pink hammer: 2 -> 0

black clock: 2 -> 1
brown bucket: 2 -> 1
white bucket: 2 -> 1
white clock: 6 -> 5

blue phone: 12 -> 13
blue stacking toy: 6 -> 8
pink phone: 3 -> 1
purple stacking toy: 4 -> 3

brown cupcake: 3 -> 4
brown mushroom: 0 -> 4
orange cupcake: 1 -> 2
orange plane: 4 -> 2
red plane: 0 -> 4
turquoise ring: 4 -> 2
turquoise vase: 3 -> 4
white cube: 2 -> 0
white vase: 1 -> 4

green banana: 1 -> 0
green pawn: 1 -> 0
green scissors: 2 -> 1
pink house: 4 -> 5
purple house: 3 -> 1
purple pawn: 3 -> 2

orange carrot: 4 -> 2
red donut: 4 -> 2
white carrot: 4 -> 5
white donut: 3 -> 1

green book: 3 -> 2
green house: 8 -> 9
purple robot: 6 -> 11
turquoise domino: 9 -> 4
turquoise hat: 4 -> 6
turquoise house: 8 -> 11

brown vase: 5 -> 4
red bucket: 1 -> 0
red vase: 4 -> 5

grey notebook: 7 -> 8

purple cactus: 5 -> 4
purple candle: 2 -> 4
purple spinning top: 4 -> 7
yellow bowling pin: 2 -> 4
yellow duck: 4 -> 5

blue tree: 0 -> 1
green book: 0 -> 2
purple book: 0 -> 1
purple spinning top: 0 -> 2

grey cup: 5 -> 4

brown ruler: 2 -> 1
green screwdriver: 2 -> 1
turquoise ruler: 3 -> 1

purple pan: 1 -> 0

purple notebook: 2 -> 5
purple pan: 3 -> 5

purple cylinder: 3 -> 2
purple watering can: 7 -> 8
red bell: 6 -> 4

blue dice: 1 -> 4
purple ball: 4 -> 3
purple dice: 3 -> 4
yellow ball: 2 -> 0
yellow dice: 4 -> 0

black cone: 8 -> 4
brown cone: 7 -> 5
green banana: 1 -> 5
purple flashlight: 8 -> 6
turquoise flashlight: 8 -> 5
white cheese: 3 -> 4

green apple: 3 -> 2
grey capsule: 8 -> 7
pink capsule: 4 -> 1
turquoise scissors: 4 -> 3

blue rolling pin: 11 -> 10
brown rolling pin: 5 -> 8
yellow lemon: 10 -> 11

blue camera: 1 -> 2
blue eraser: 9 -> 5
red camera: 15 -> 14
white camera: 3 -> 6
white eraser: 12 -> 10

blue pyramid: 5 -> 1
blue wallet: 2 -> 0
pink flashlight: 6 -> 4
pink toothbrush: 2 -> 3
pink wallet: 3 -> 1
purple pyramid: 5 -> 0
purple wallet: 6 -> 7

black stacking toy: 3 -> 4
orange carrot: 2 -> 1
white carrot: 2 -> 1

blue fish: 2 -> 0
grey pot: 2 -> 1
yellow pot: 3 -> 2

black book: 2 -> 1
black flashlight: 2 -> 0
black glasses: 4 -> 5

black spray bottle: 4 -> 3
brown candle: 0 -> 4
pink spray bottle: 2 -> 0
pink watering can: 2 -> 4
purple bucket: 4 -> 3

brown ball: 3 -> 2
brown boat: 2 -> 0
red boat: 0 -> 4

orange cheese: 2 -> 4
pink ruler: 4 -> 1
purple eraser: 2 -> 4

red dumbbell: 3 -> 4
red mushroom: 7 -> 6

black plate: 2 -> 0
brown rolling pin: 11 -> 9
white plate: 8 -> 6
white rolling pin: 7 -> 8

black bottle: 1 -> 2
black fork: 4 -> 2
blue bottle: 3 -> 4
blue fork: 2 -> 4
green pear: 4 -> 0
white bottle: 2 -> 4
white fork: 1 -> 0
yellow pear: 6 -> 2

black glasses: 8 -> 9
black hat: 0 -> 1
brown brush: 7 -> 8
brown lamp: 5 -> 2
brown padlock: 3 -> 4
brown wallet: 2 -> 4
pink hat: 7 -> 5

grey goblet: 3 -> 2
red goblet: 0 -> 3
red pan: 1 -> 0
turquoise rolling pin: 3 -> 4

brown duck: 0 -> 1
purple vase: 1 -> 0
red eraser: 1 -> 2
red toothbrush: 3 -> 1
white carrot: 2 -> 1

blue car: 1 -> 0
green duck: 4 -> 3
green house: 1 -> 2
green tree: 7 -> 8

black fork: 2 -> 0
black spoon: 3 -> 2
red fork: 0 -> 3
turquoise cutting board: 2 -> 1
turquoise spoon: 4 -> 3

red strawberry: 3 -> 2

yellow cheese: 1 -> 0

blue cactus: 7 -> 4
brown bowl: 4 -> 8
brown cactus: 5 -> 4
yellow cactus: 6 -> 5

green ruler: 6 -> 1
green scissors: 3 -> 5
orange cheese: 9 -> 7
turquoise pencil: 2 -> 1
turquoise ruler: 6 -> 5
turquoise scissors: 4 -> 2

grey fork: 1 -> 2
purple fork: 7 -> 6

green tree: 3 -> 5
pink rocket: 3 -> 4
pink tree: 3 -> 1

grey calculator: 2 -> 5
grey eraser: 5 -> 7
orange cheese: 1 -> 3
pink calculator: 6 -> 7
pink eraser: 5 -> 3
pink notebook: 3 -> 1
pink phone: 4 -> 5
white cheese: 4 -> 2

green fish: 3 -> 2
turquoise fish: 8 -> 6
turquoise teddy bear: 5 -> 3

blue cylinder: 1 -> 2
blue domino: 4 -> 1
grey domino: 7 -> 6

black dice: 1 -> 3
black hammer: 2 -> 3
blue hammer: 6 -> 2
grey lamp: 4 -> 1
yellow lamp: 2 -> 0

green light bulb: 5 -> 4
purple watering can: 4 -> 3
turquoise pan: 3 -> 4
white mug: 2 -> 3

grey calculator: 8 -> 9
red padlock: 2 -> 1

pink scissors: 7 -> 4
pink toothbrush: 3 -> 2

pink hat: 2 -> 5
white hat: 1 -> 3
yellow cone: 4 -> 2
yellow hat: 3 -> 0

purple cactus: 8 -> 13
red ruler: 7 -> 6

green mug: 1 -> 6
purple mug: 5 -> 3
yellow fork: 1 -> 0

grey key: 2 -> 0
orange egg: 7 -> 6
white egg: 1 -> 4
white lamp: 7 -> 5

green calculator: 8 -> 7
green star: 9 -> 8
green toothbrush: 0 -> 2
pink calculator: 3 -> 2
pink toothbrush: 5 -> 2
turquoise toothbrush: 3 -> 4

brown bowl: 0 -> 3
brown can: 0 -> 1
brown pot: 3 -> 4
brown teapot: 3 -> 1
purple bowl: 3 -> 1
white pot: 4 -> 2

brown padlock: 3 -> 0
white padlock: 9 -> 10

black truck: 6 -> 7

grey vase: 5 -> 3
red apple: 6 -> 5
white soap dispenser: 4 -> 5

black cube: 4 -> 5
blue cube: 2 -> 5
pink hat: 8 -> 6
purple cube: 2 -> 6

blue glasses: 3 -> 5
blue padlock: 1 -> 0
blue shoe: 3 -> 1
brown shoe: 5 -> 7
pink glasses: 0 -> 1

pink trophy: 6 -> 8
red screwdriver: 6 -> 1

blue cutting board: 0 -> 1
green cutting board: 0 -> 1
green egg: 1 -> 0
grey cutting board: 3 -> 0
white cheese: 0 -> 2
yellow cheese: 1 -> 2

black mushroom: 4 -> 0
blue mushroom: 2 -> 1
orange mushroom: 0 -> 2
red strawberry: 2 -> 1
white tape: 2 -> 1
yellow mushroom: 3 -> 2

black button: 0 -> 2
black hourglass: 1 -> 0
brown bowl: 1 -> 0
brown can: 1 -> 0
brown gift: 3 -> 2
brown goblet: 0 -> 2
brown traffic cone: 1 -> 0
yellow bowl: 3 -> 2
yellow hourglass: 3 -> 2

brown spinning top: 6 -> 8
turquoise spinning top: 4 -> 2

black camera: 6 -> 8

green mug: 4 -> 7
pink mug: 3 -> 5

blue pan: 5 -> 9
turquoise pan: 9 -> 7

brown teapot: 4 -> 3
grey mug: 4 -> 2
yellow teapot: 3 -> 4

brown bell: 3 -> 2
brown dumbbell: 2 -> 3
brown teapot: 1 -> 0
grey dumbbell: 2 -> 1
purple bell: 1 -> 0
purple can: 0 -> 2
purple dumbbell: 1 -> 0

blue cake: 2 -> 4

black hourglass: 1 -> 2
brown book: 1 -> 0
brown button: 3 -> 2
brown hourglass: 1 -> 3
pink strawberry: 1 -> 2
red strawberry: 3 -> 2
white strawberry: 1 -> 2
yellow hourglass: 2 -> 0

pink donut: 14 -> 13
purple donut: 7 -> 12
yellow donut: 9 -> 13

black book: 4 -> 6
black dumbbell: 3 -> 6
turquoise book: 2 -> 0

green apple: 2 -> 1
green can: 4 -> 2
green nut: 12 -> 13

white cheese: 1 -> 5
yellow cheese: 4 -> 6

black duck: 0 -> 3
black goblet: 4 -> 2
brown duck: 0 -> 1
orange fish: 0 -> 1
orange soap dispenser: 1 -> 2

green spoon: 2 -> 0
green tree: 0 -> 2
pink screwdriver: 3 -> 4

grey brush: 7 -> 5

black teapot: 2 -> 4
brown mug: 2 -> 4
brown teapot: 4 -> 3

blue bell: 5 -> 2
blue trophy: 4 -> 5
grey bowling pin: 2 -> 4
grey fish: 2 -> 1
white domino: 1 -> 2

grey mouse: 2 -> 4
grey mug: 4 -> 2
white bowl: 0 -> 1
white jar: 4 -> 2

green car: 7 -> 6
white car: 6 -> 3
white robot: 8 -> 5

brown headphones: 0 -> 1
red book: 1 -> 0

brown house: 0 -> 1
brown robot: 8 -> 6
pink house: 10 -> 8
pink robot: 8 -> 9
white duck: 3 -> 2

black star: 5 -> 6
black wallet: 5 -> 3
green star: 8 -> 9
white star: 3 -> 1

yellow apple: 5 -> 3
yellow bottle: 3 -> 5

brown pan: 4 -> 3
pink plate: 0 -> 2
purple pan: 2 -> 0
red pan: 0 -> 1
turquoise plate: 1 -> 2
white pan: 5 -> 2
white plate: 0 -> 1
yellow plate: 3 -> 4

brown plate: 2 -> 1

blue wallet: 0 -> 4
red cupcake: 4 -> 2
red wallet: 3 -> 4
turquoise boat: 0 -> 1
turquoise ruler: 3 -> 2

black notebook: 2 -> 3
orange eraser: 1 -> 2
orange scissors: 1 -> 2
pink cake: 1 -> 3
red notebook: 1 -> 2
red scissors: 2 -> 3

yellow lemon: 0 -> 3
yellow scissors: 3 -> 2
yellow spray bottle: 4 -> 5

****************************************

**Exercise prompt:**
Search the records for the string "boat" and report each line that has it.

**Solution for this problem:**
brown boat: 2 -> 0
red boat: 0 -> 4
turquoise boat: 0 -> 1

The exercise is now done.